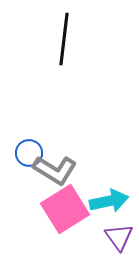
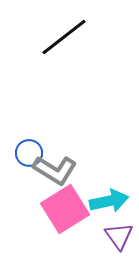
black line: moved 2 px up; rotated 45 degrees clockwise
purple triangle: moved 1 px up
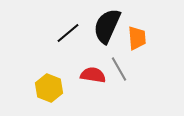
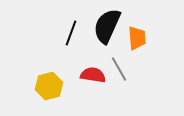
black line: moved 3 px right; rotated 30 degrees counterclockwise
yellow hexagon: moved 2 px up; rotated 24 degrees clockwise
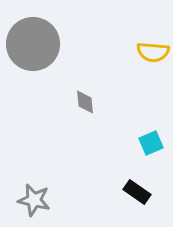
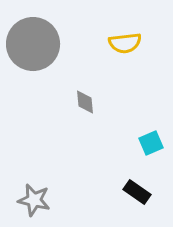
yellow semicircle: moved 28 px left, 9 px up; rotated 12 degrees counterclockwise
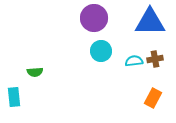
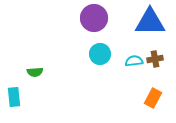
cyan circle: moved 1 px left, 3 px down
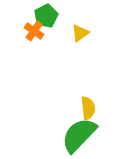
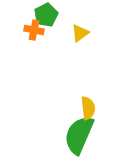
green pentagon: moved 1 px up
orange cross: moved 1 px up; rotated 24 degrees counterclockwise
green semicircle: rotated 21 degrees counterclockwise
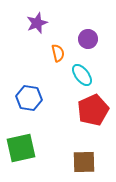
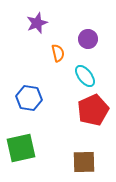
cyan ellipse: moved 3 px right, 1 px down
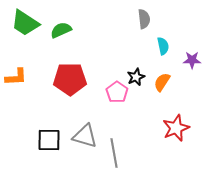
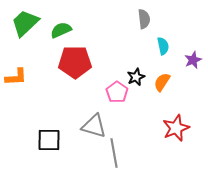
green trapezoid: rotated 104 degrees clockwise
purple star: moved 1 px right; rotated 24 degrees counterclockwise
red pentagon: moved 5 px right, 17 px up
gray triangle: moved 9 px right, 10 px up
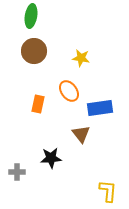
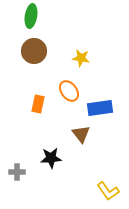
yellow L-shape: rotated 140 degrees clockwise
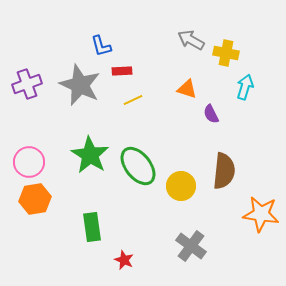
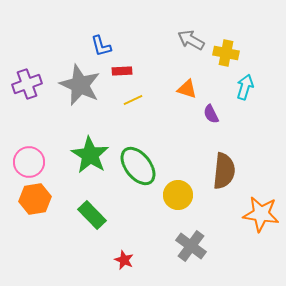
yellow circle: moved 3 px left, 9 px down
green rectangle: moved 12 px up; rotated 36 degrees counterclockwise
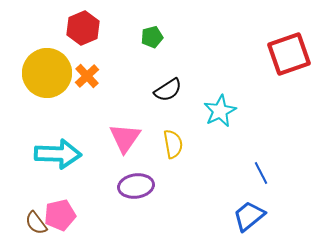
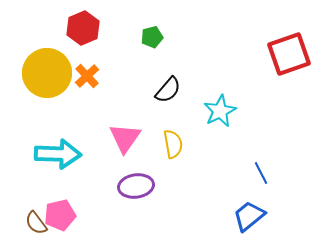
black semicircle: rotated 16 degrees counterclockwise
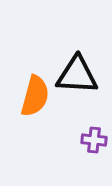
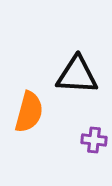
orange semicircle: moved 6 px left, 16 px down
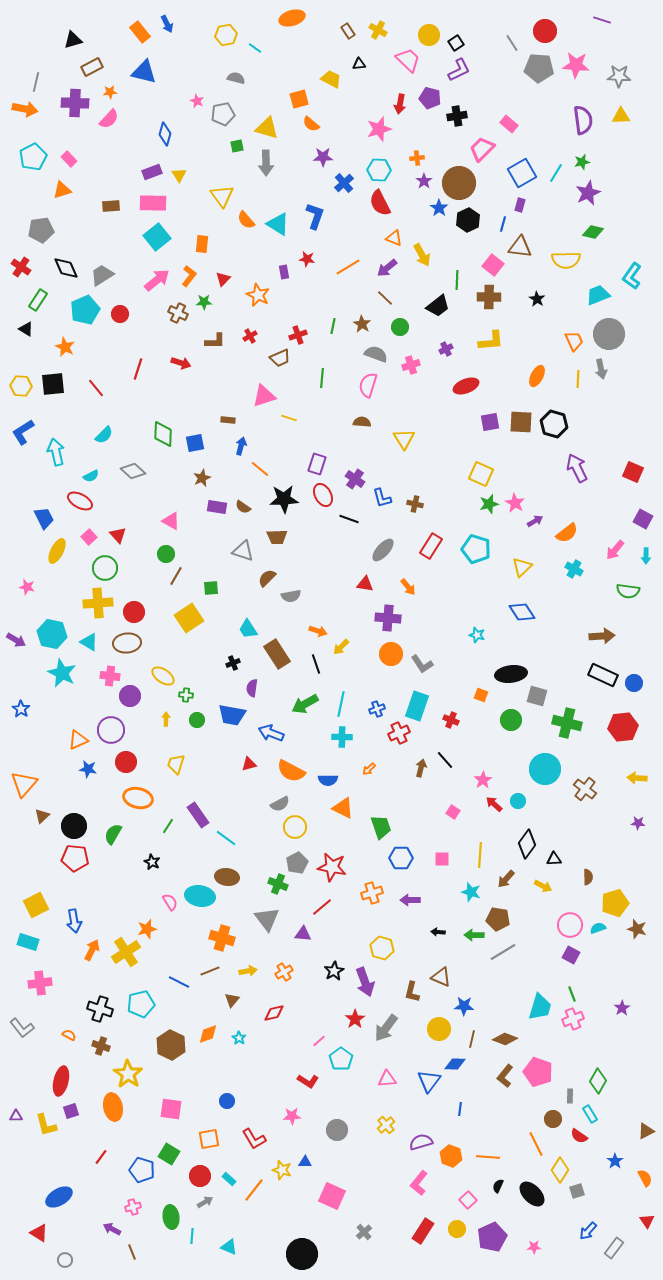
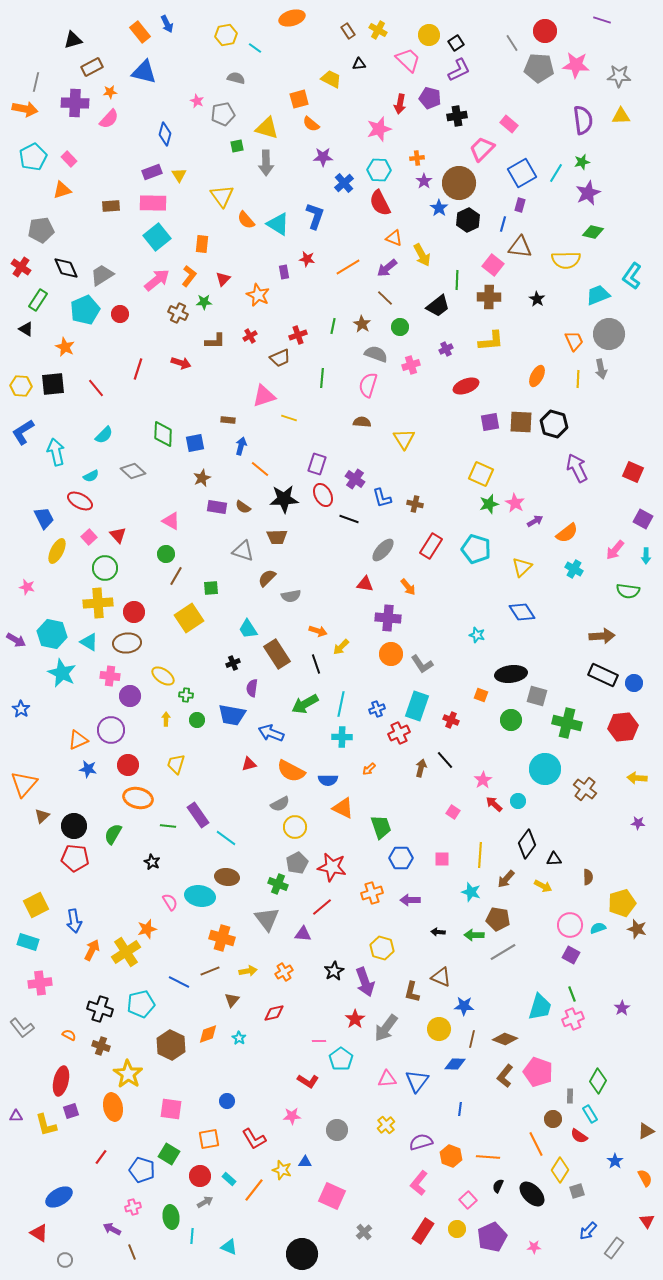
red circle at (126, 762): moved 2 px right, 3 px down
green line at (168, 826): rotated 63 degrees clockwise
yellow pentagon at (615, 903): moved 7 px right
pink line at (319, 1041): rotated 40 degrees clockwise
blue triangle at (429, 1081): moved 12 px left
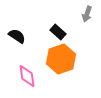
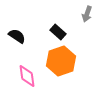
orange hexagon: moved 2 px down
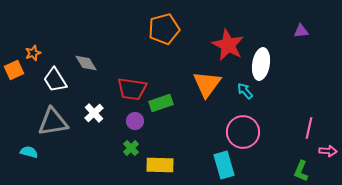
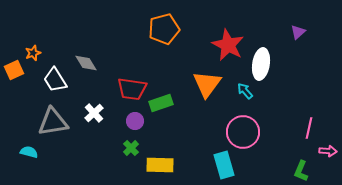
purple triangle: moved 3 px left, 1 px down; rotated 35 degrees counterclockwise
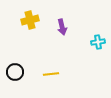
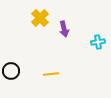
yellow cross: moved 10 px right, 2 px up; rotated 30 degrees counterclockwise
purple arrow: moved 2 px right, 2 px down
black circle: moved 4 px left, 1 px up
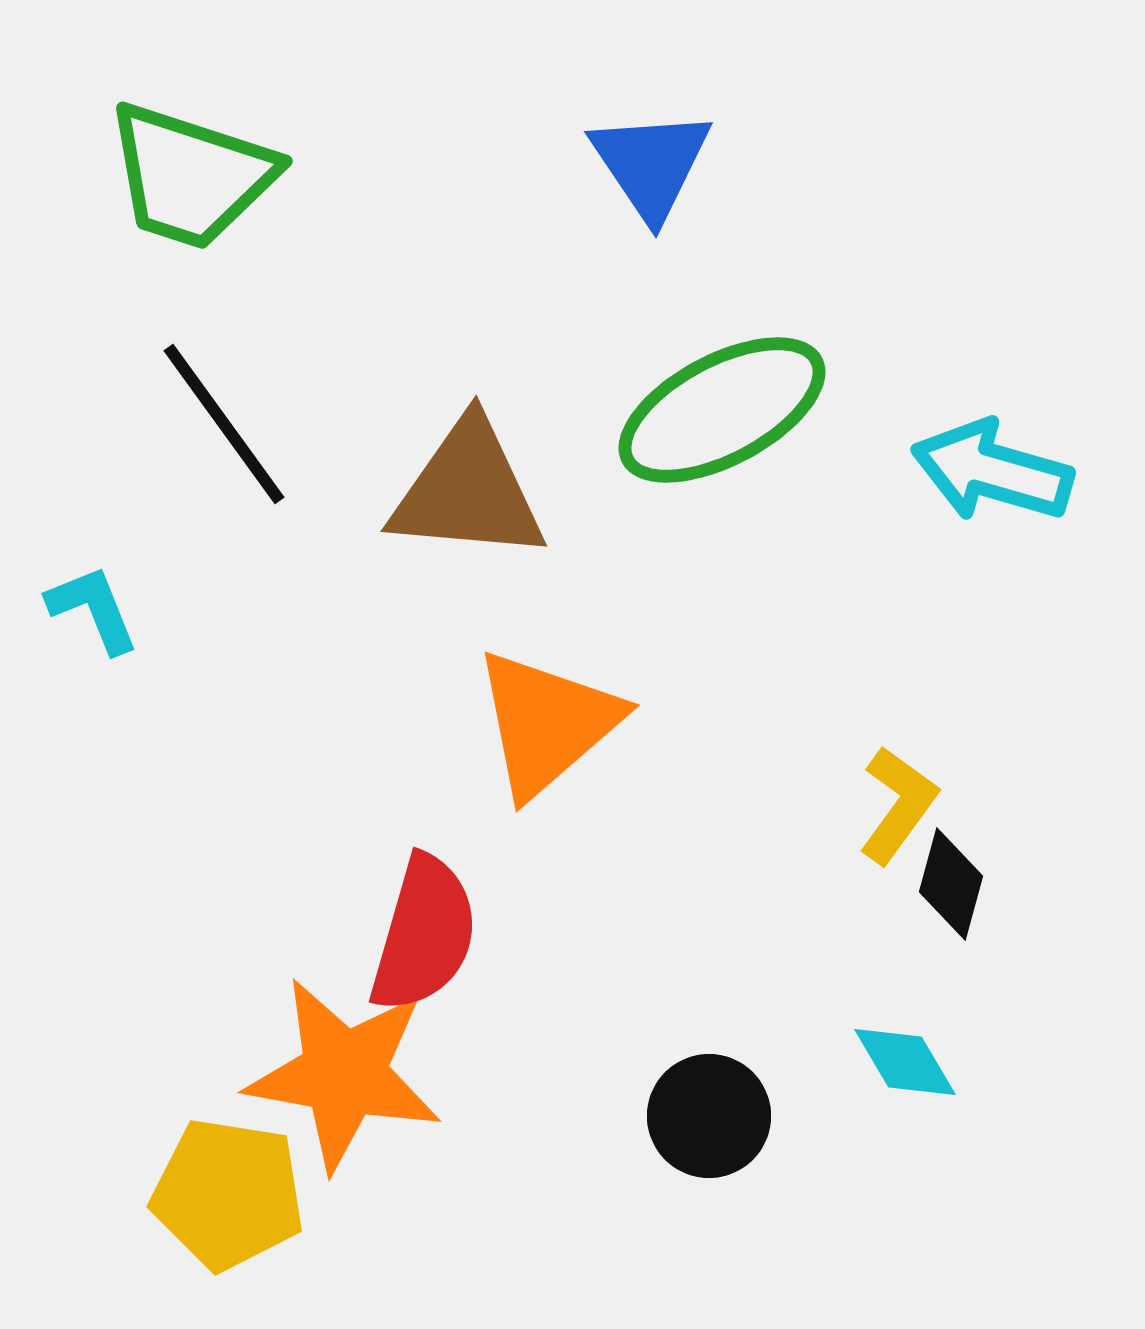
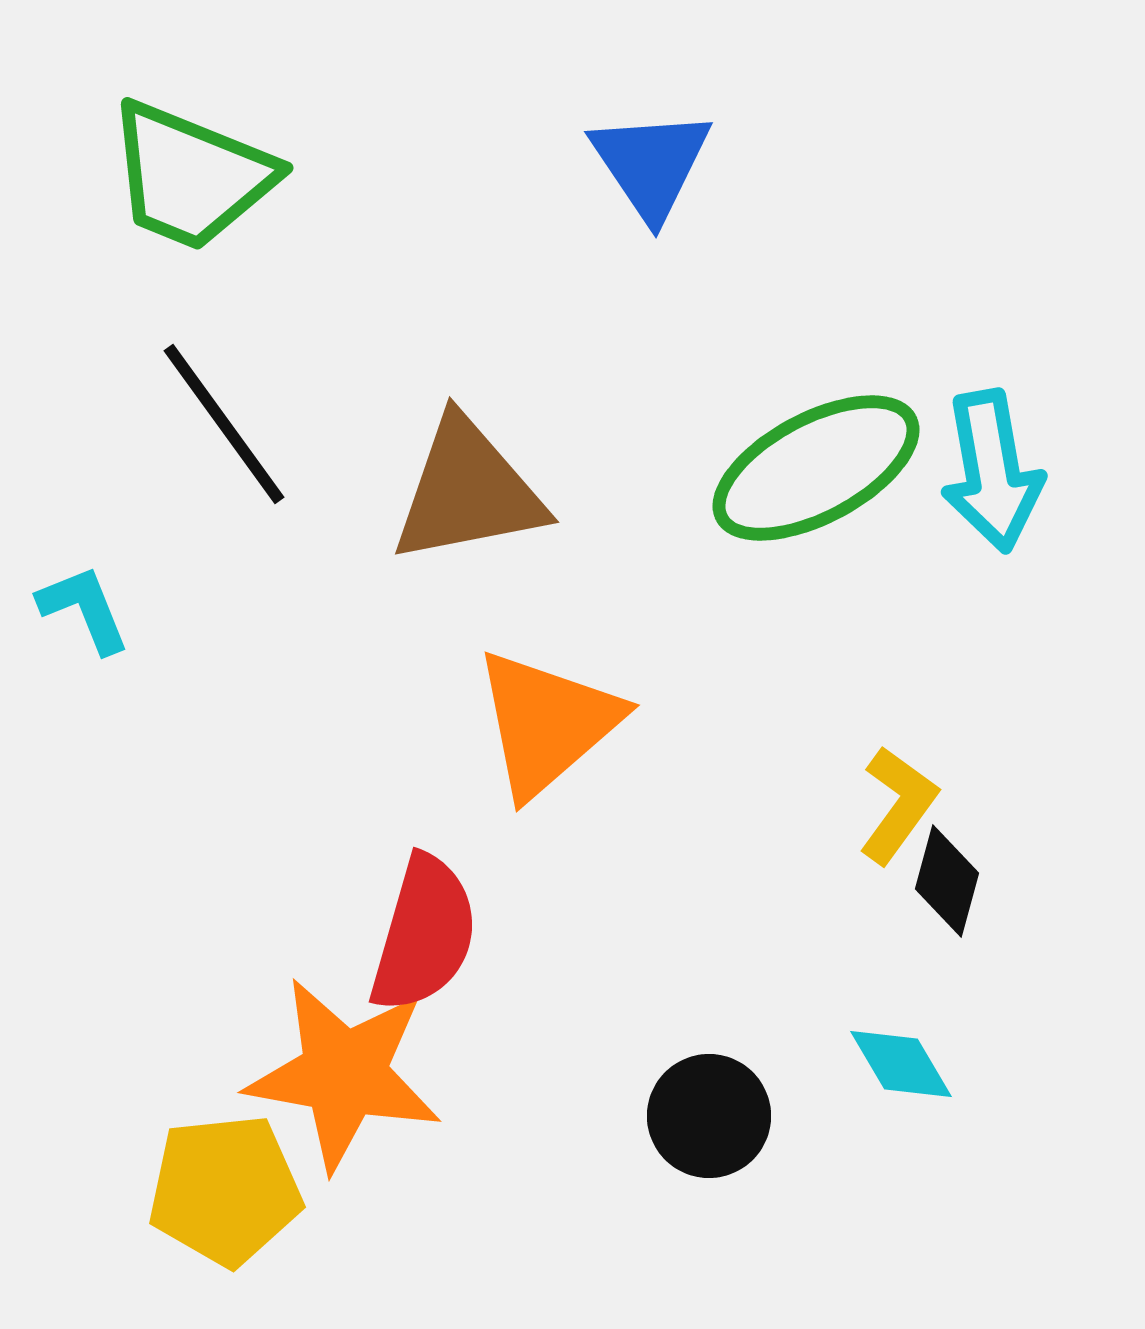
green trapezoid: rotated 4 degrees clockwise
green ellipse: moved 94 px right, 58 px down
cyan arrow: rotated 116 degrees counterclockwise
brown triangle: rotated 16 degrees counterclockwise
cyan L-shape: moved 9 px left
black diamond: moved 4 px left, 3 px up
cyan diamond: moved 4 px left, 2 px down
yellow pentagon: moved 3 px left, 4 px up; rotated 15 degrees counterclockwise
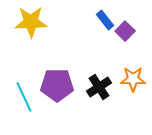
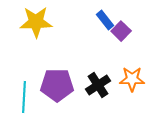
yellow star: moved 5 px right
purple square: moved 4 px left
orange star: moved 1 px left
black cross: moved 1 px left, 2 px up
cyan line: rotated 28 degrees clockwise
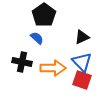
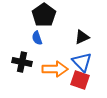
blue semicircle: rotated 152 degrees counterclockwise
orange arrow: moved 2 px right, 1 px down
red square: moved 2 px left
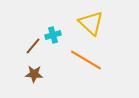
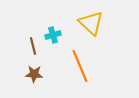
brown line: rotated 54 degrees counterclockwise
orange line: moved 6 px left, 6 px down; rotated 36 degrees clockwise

::::

Pull each line containing the word "brown" out of the data above.

→ **Result of this exercise**:
brown triangle: rotated 16 degrees counterclockwise
brown line: rotated 54 degrees counterclockwise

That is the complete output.